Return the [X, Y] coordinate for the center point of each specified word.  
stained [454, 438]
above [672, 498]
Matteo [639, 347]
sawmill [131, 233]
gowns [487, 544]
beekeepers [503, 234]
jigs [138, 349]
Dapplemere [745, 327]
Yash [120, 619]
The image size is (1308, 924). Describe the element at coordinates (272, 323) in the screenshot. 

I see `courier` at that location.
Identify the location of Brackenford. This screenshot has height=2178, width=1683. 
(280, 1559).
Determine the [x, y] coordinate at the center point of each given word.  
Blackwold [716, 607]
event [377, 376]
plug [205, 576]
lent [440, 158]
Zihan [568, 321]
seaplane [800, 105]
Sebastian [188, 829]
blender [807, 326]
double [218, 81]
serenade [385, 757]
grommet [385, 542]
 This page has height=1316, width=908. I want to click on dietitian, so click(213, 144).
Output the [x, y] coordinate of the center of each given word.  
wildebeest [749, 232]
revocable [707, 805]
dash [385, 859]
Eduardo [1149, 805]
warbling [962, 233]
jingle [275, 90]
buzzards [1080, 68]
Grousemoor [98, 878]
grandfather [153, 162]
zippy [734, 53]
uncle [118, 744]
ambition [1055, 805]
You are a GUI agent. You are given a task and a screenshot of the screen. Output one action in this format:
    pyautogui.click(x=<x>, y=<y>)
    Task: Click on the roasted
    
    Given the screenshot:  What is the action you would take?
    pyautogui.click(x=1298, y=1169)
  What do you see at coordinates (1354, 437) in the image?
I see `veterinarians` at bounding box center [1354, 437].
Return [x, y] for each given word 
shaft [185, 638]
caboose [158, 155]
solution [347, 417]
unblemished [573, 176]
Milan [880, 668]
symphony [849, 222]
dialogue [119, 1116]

● ● ● ●

Short task:
Please reproduce all of the data above word for word, with nothing changed, added, or left out.

Written solution:
Return the [X, Y] coordinate for the center point of each specified word.  
stained [454, 438]
above [672, 498]
Matteo [639, 347]
sawmill [131, 233]
gowns [487, 544]
beekeepers [503, 234]
jigs [138, 349]
Dapplemere [745, 327]
Yash [120, 619]
The image size is (1308, 924). Describe the element at coordinates (272, 323) in the screenshot. 

I see `courier` at that location.
Identify the location of Brackenford. This screenshot has height=2178, width=1683. 
(280, 1559).
Determine the [x, y] coordinate at the center point of each given word.  
Blackwold [716, 607]
event [377, 376]
plug [205, 576]
lent [440, 158]
Zihan [568, 321]
seaplane [800, 105]
Sebastian [188, 829]
blender [807, 326]
double [218, 81]
serenade [385, 757]
grommet [385, 542]
 This page has height=1316, width=908. I want to click on dietitian, so click(213, 144).
Output the [x, y] coordinate of the center of each given word.  
wildebeest [749, 232]
revocable [707, 805]
dash [385, 859]
Eduardo [1149, 805]
warbling [962, 233]
jingle [275, 90]
buzzards [1080, 68]
Grousemoor [98, 878]
grandfather [153, 162]
zippy [734, 53]
uncle [118, 744]
ambition [1055, 805]
You are a GUI agent. You are given a task and a screenshot of the screen. Output one action in this format:
    pyautogui.click(x=<x>, y=<y>)
    Task: Click on the roasted
    
    Given the screenshot:  What is the action you would take?
    pyautogui.click(x=1298, y=1169)
  What do you see at coordinates (1354, 437) in the image?
I see `veterinarians` at bounding box center [1354, 437].
Return [x, y] for each given word 
shaft [185, 638]
caboose [158, 155]
solution [347, 417]
unblemished [573, 176]
Milan [880, 668]
symphony [849, 222]
dialogue [119, 1116]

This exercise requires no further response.